_AVAILABLE DATA_
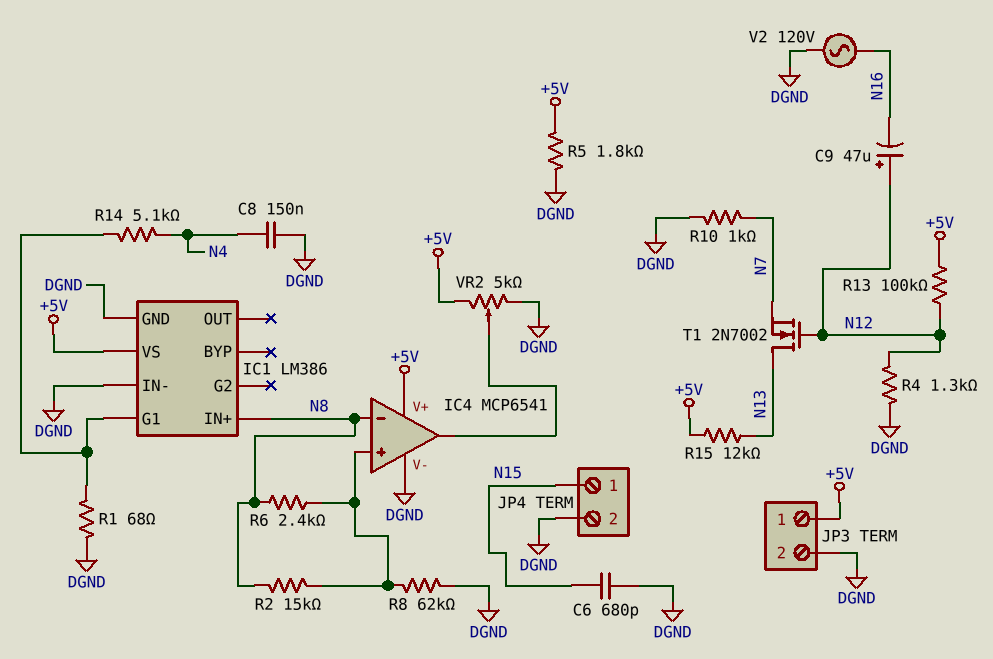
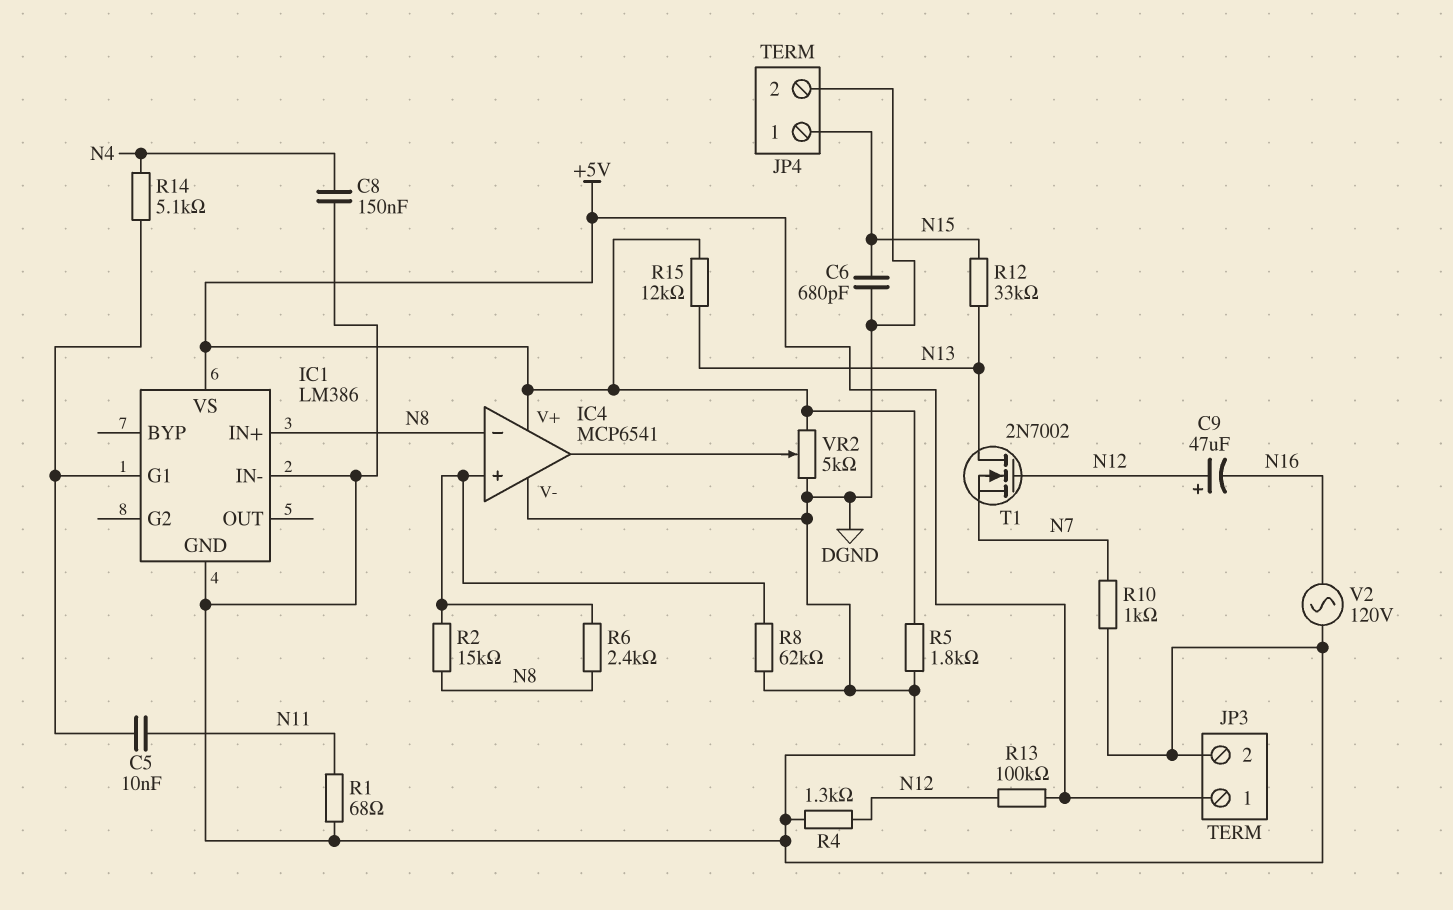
C5: none -> 10nF (IC1/G1, N11)
R1: 68 (DGND, IC1/G1) -> 68 (DGND, N11)
R12: none -> 33k (N13, N15)

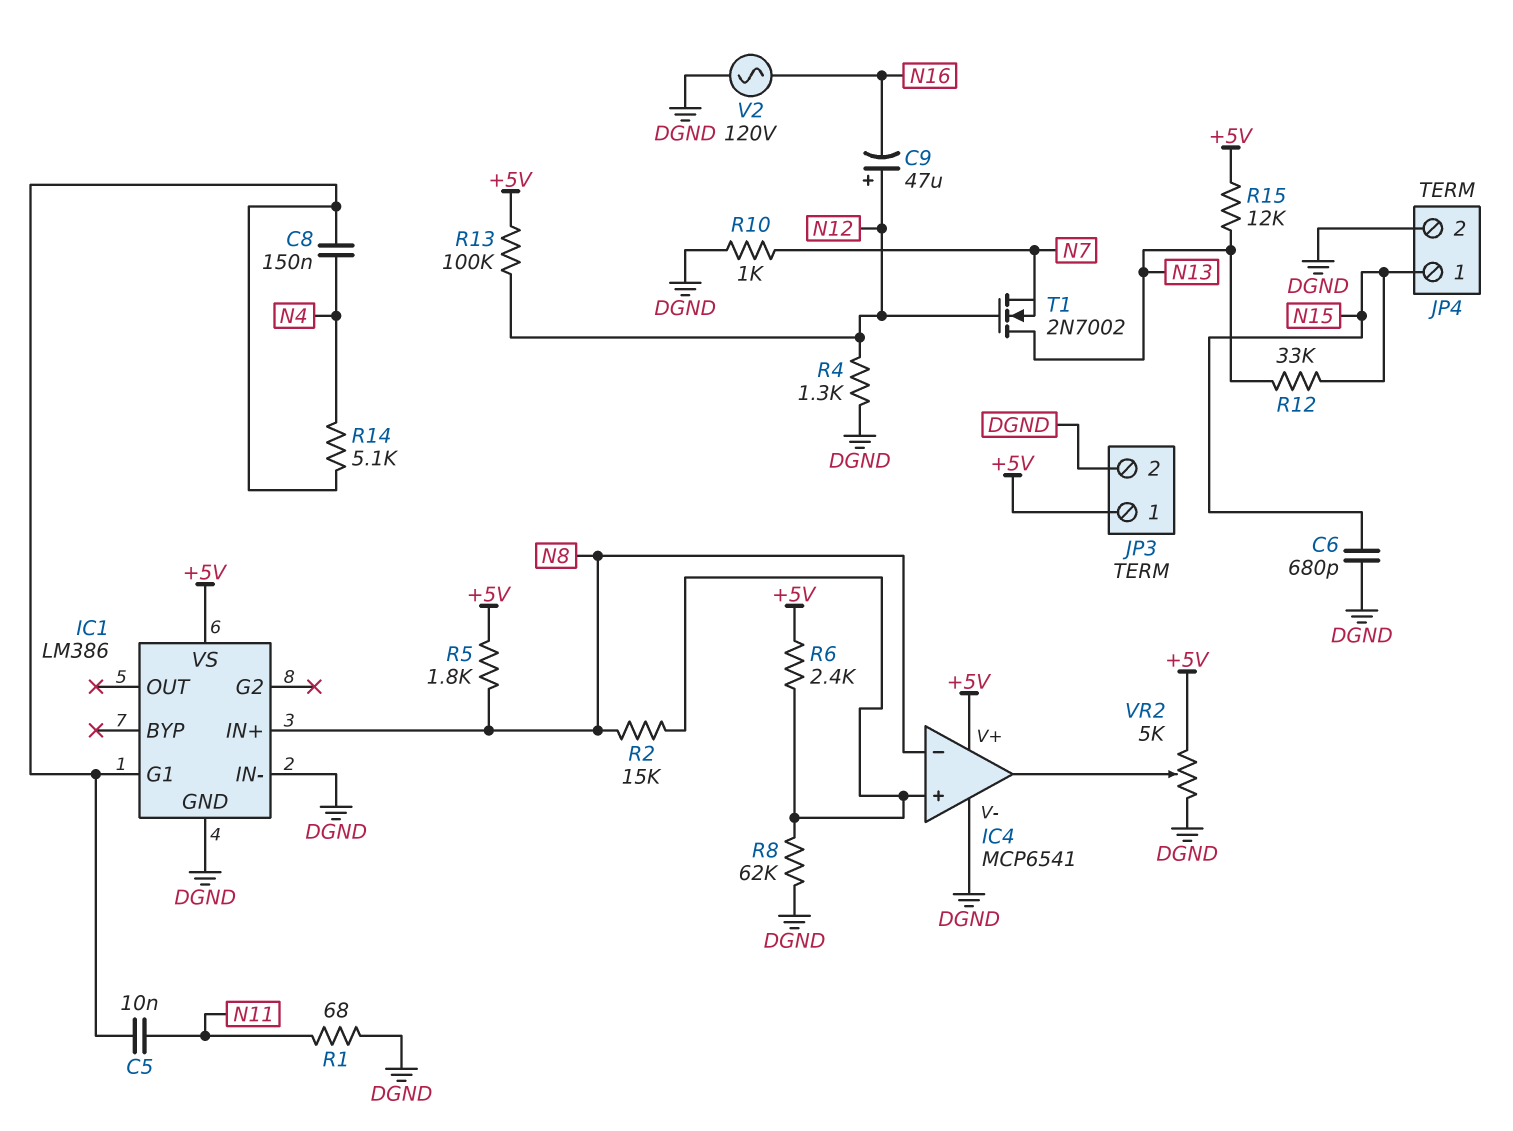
C8: 150nF (DGND, N4) -> 150nF (IC1/G1, N4)
R5: 1.8k (+5V, DGND) -> 1.8k (+5V, N8)
R6: 2.4k (IC4/in+, N8) -> 2.4k (+5V, IC4/in+)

_EXERCISE DIRECTIONS_
From the entries above, return each line with the word "DGND" in it.

_WRITTEN SOLUTION_
R1: 68 (DGND, IC1/G1) -> 68 (DGND, N11)
C8: 150nF (DGND, N4) -> 150nF (IC1/G1, N4)
R5: 1.8k (+5V, DGND) -> 1.8k (+5V, N8)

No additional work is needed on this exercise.